INFORMATION SUPPLIED:

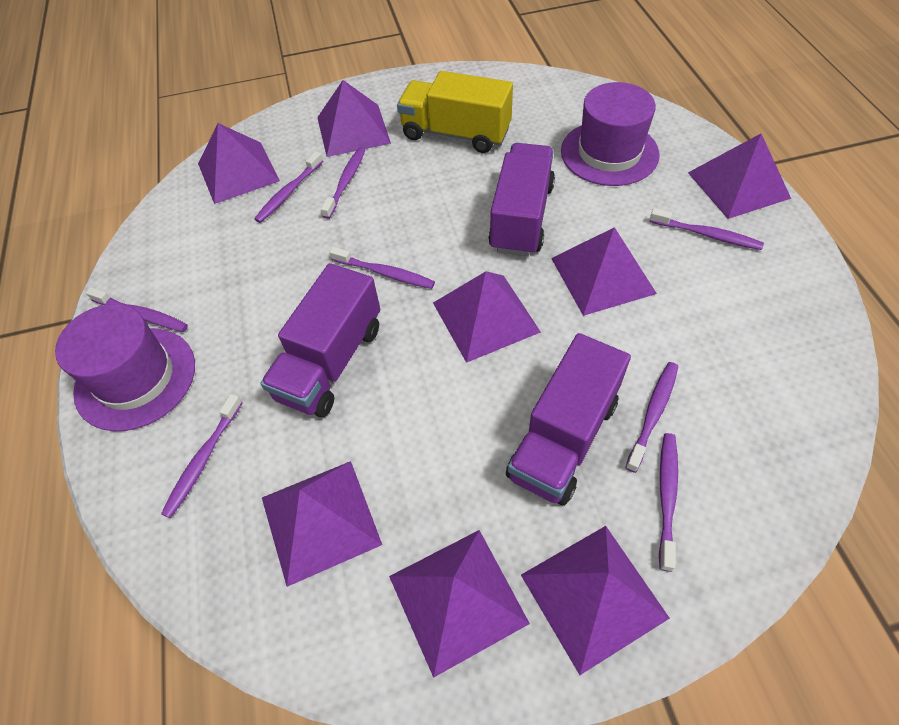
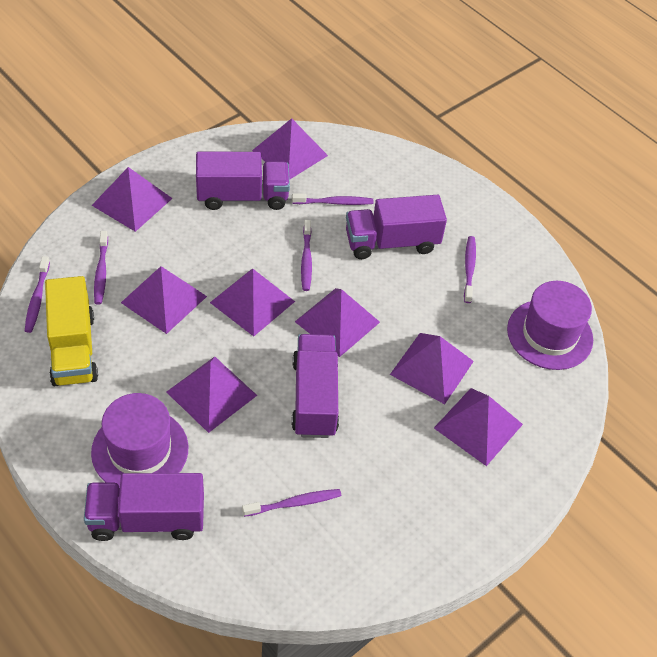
purple toothbrush: 8 -> 6
purple truck: 3 -> 4

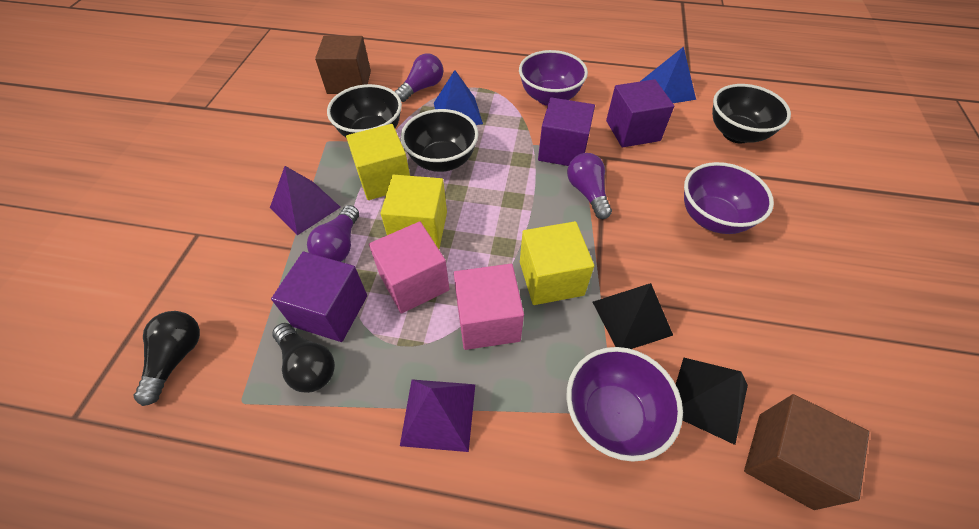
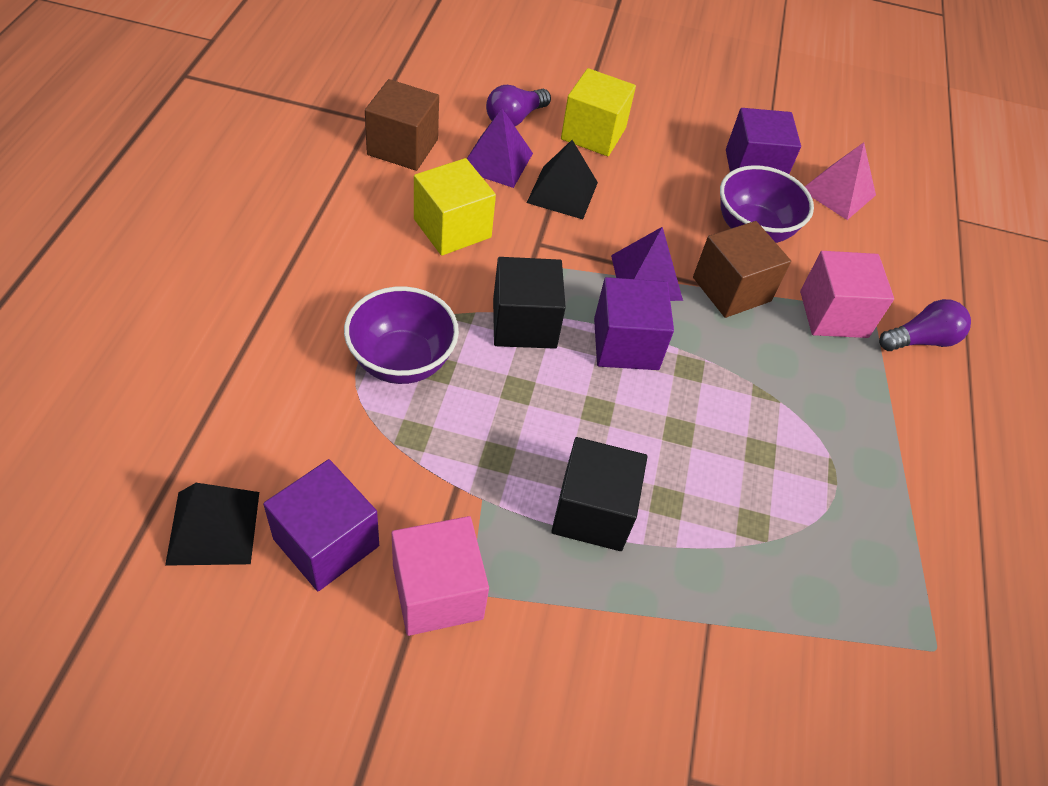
black bowl: 3 -> 0
black cube: 0 -> 2
black light bulb: 2 -> 0
blue pyramid: 2 -> 0
pink pyramid: 0 -> 1
purple bowl: 3 -> 2
purple light bulb: 3 -> 2
yellow cube: 3 -> 2

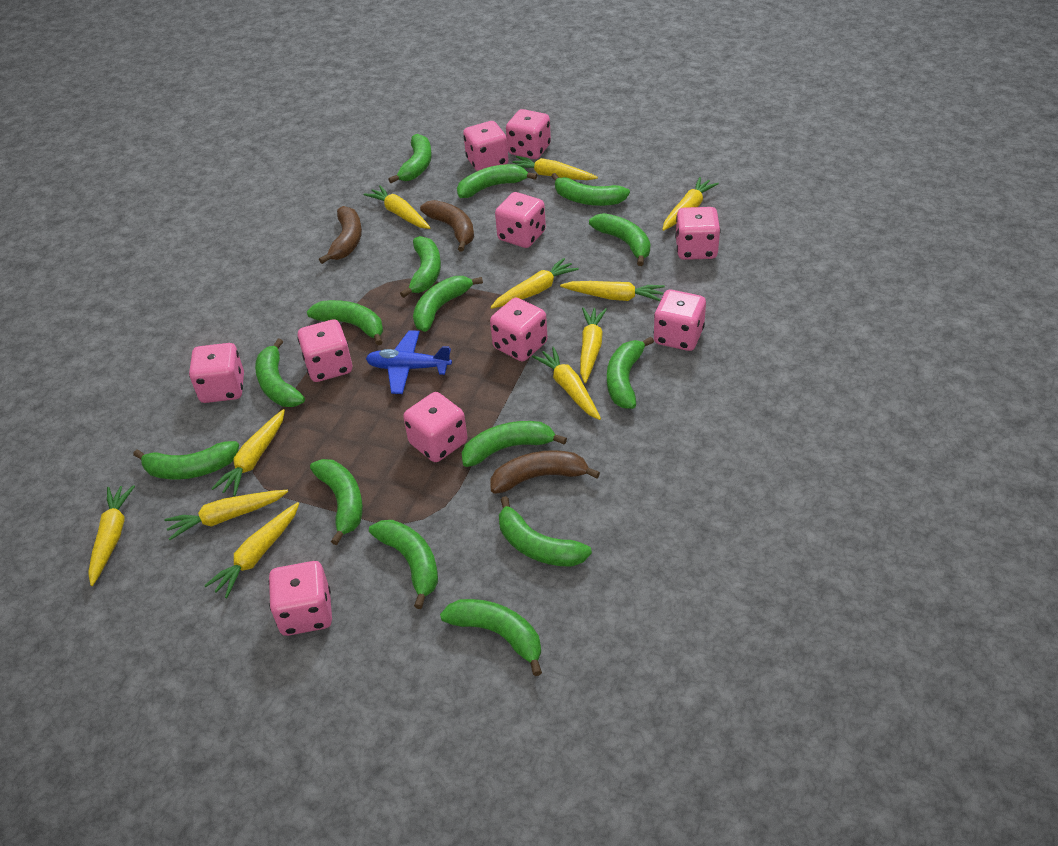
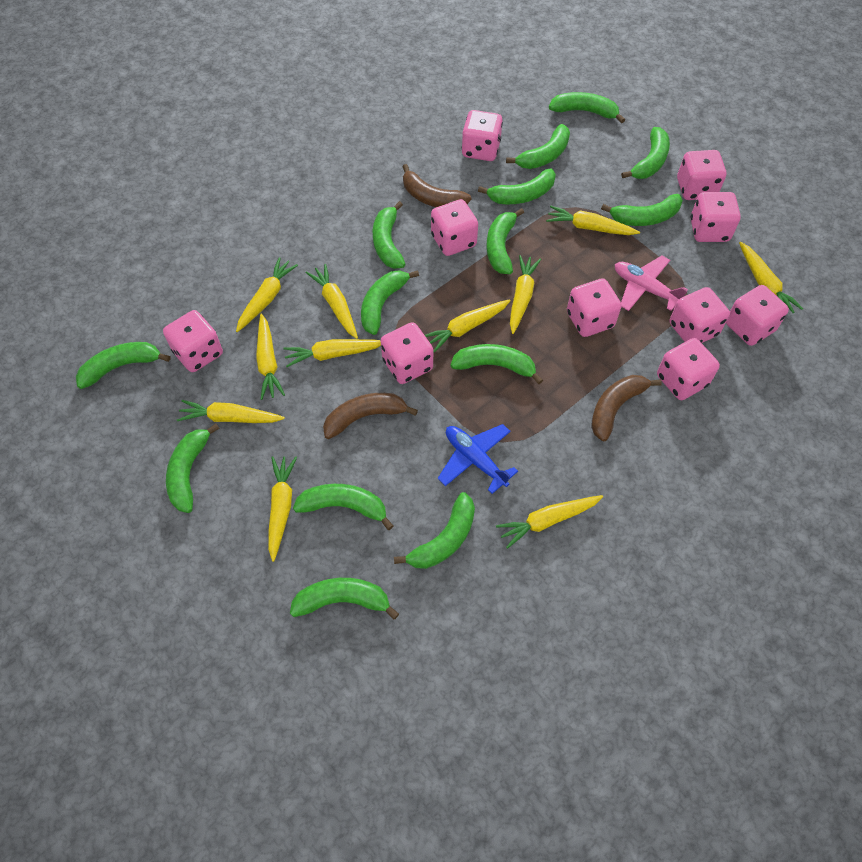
green banana: 15 -> 14
pink plane: 0 -> 1

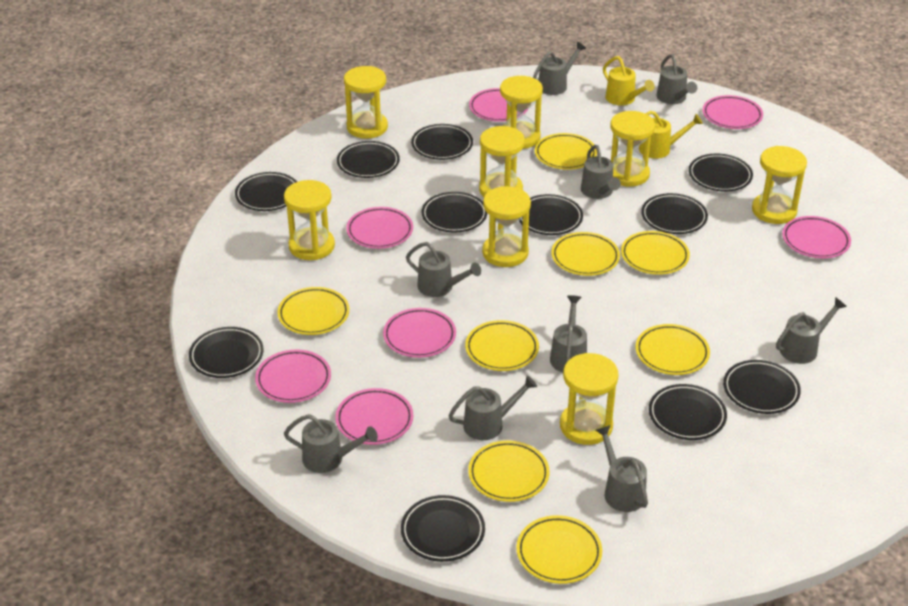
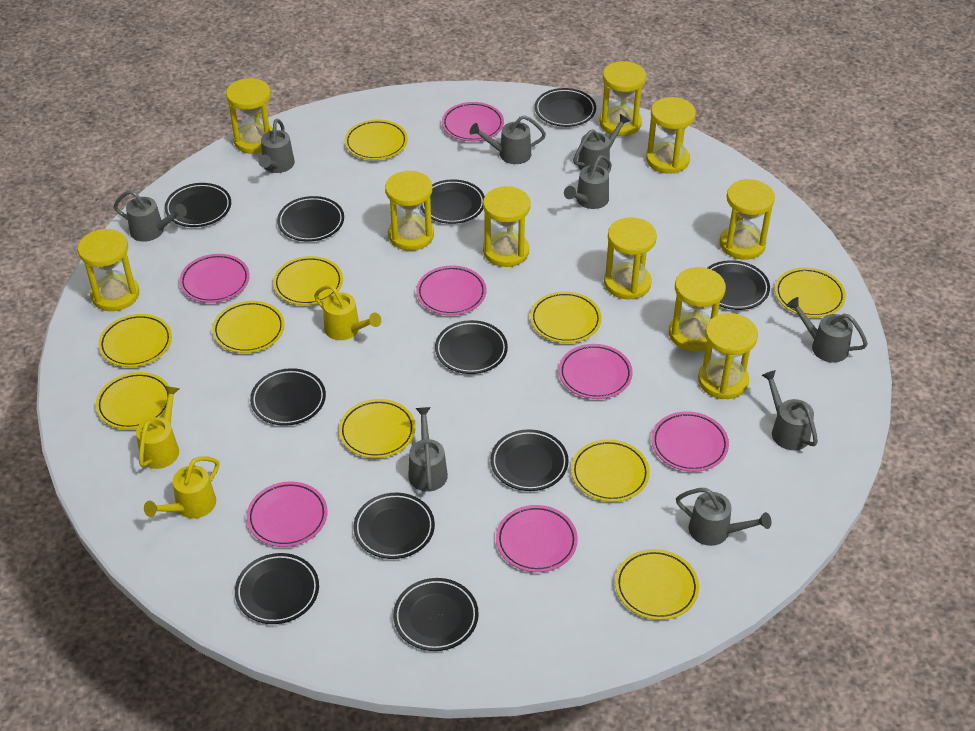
yellow hourglass: 8 -> 10
yellow plate: 8 -> 10
yellow watering can: 2 -> 3

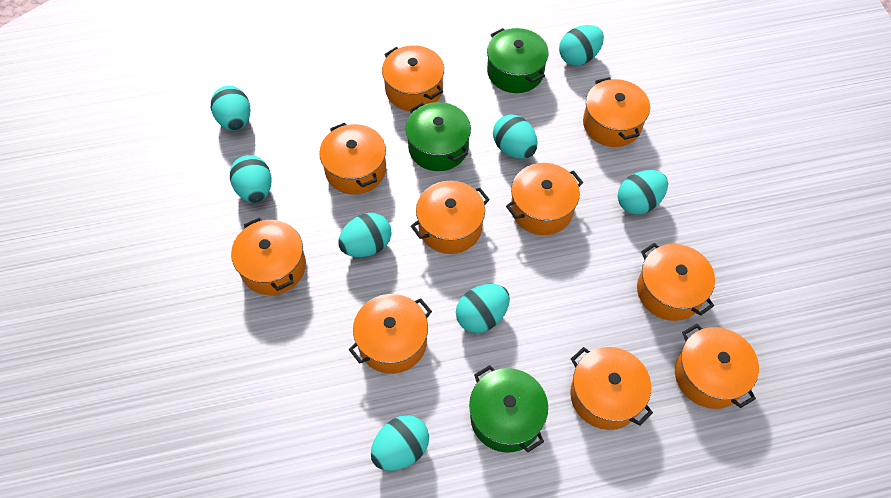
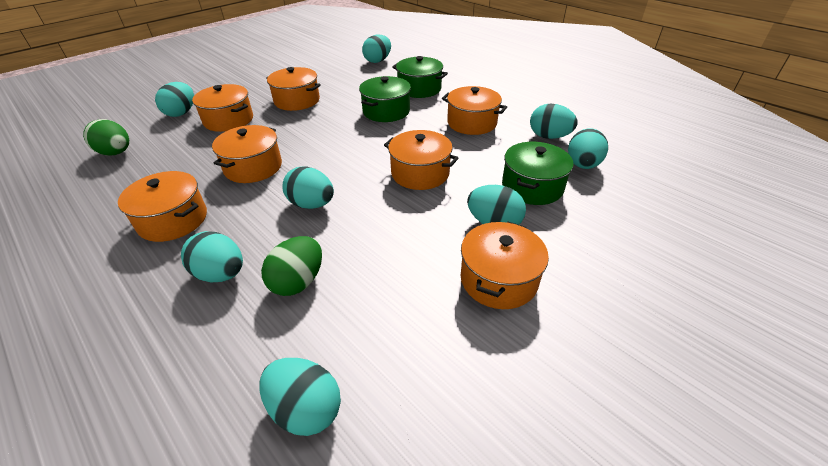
green egg: 0 -> 2
orange pot: 10 -> 7

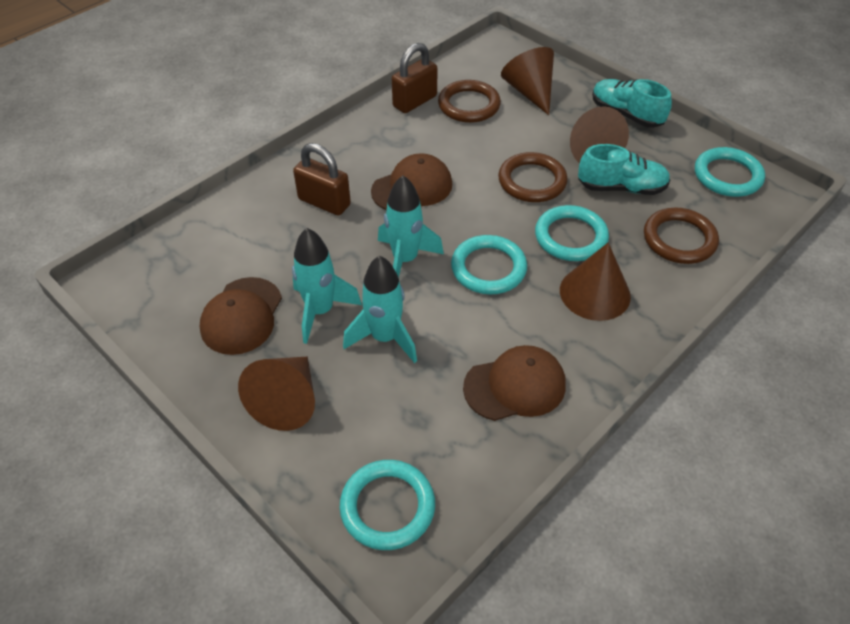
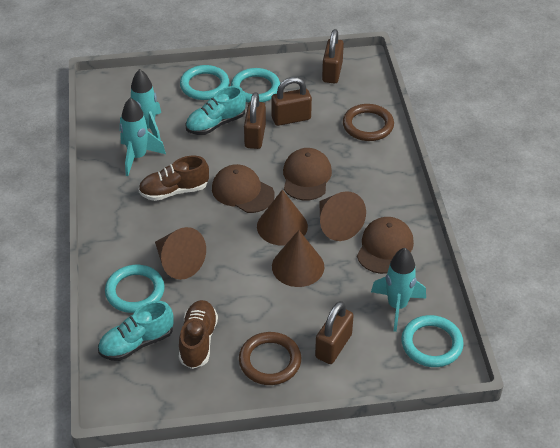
brown padlock: 2 -> 4
brown ring: 3 -> 2
brown shoe: 0 -> 2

WHAT NEEDS TO BE DONE:
No picture belongs in the answer; the rest of the records must be repeated exactly.

REPLY TO THE EXERCISE:
purple toothbrush: 8 -> 6
purple truck: 3 -> 4

black bowl: 3 -> 0
black cube: 0 -> 2
black light bulb: 2 -> 0
blue pyramid: 2 -> 0
pink pyramid: 0 -> 1
purple bowl: 3 -> 2
purple light bulb: 3 -> 2
yellow cube: 3 -> 2

green banana: 15 -> 14
pink plane: 0 -> 1

yellow hourglass: 8 -> 10
yellow plate: 8 -> 10
yellow watering can: 2 -> 3

green egg: 0 -> 2
orange pot: 10 -> 7

brown padlock: 2 -> 4
brown ring: 3 -> 2
brown shoe: 0 -> 2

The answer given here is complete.